How to complete this task. Output exactly the span of lines beginning with the one that holds "green sailboat [516" and ending with the last line of the data below.

Given records.
- - - - -
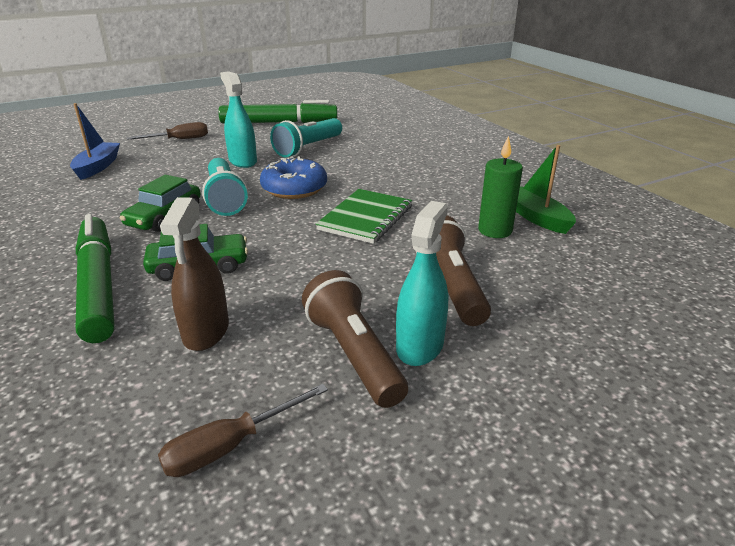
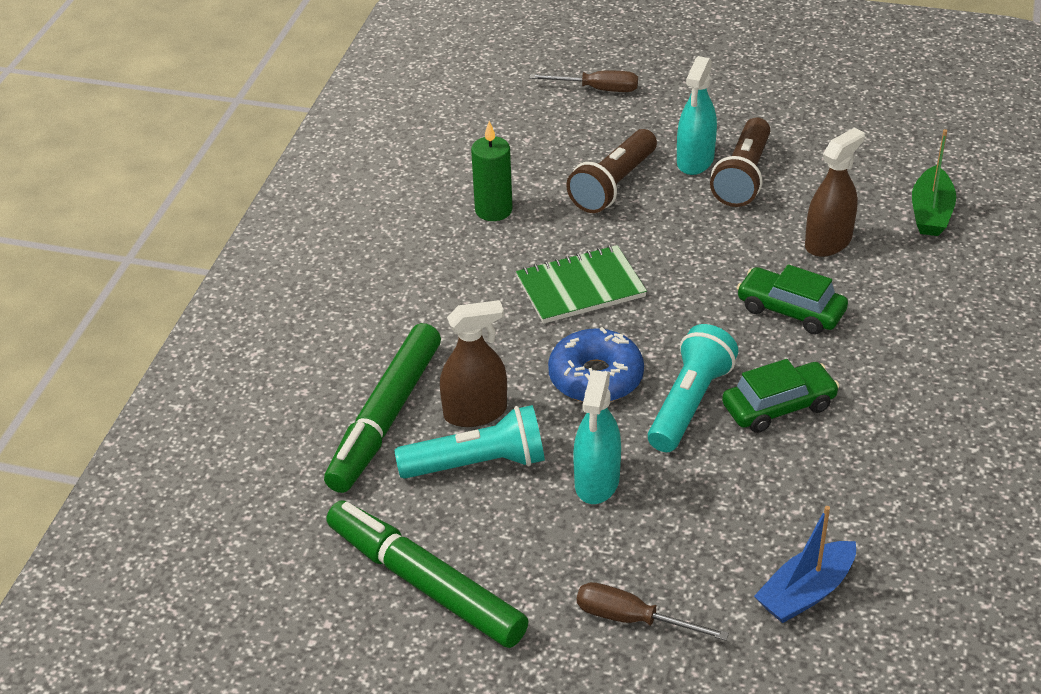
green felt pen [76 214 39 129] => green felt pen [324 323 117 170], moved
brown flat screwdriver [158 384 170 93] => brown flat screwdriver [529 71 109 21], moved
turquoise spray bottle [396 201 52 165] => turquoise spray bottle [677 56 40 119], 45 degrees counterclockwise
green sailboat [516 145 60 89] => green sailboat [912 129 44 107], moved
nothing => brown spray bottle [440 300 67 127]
- - - - -
Result.
green sailboat [516 145 60 89] => green sailboat [912 129 44 107], moved
nothing => brown spray bottle [440 300 67 127]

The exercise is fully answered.